___ RECORDS SUPPLIED

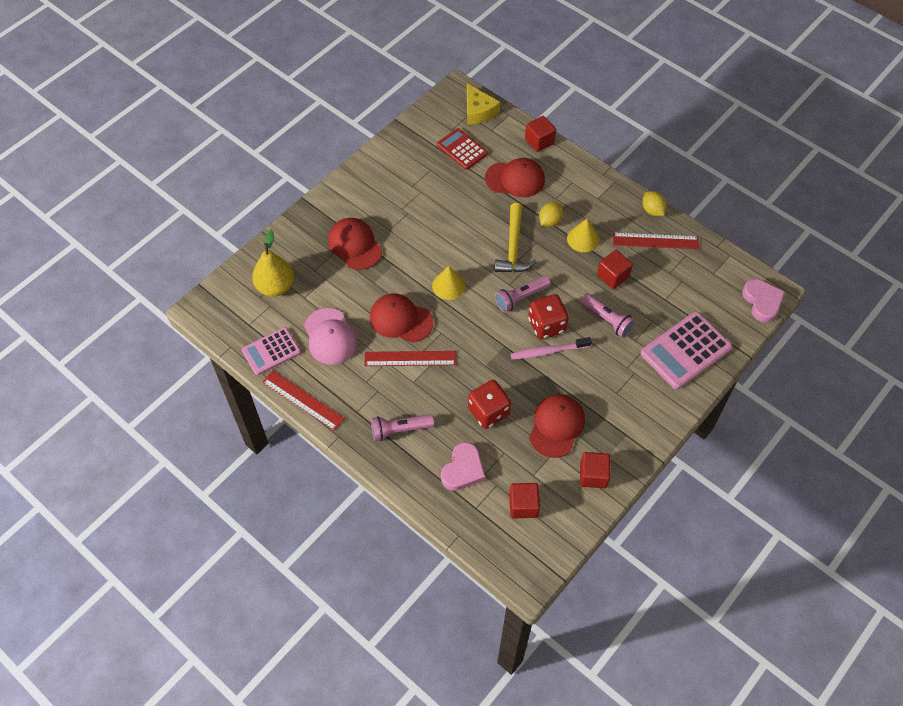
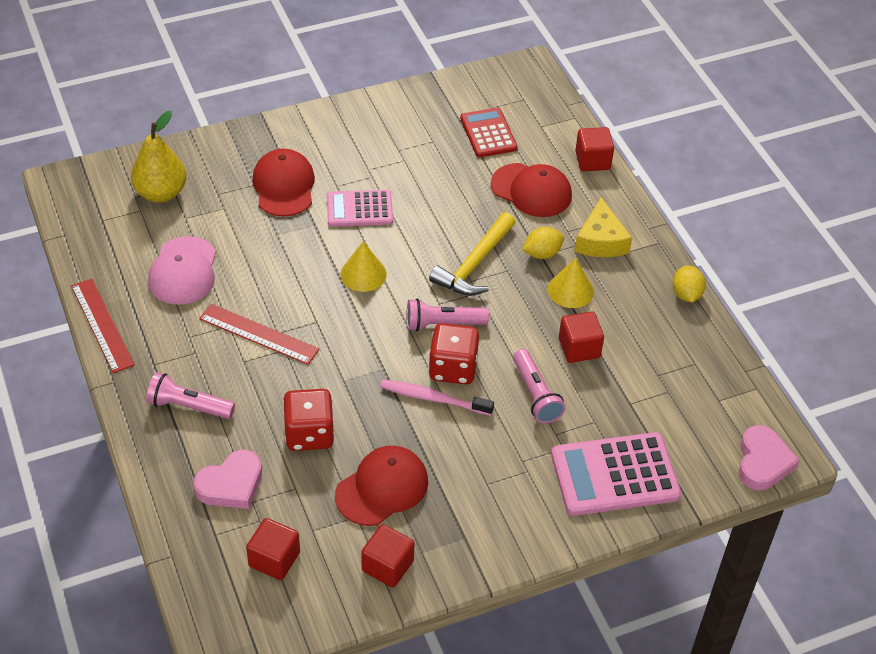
camera: 25 degrees right, 10 degrees down
(271, 351) = (105, 258): pink calculator -> pink calculator (359, 209)
(401, 319) = (279, 287): red cap -> none
(478, 111) = (539, 100): yellow cheese -> yellow cheese (601, 240)
(655, 241) = (665, 331): red ruler -> none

______

_EXERCISE AIM:_ Output each line of the records exactly. Any picture is skipped.

_EXERCISE RESPONSE:_
camera: 25 degrees right, 10 degrees down
(271, 351) = (105, 258): pink calculator -> pink calculator (359, 209)
(401, 319) = (279, 287): red cap -> none
(478, 111) = (539, 100): yellow cheese -> yellow cheese (601, 240)
(655, 241) = (665, 331): red ruler -> none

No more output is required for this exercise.